• [EXERCISE DIRECTIONS]:
Beginning with the line that has "(523, 409) = (689, 547): green", please write out the remaining lines of the material exactly, the last one included.

• [DATA]:
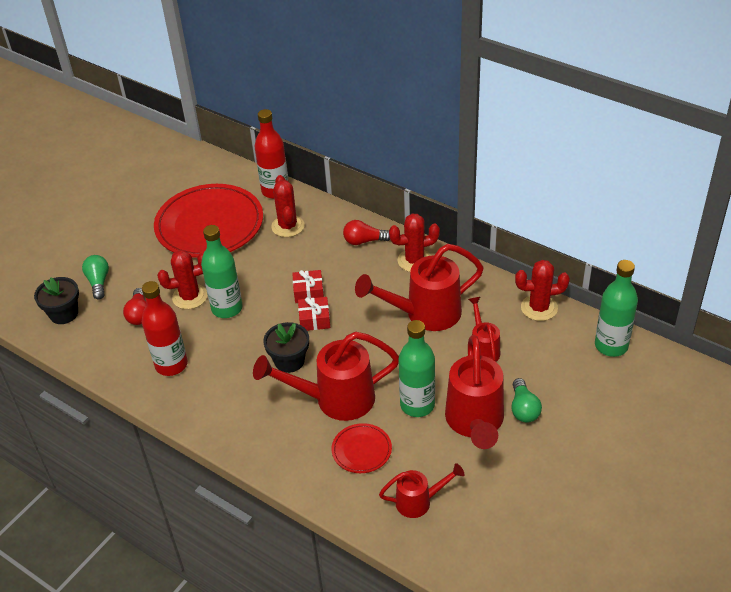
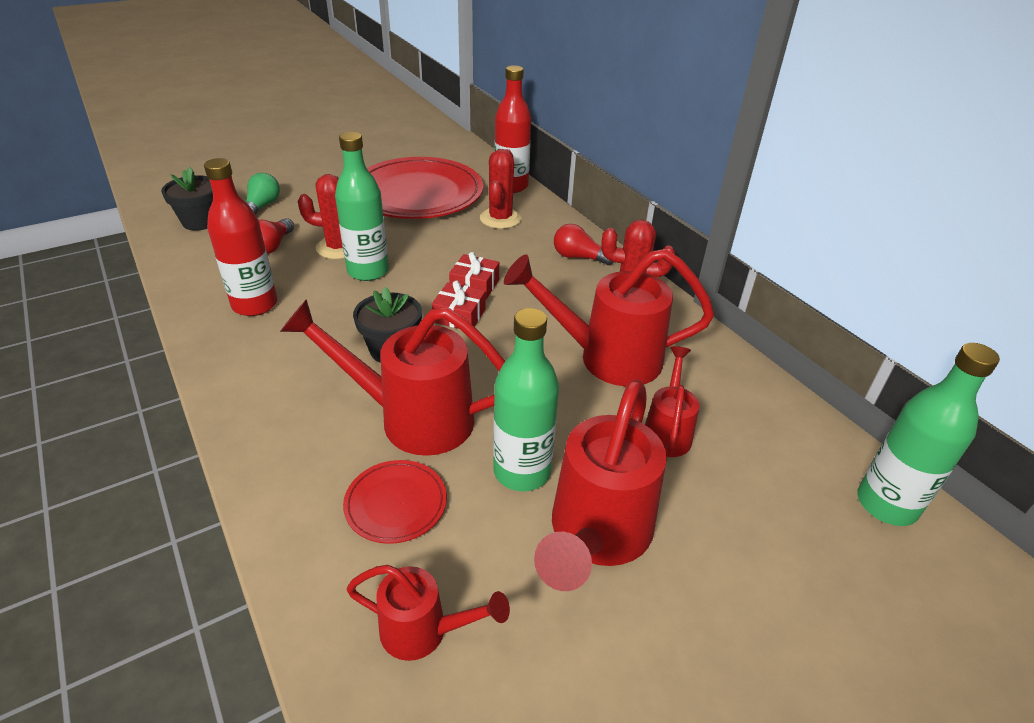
camera: 20 degrees right, 5 degrees down
(523, 409) = (689, 547): green light bulb -> none
(539, 308) = (781, 407): red cactus -> none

• [RESPONSE AREA]:
(523, 409) = (689, 547): green light bulb -> none
(539, 308) = (781, 407): red cactus -> none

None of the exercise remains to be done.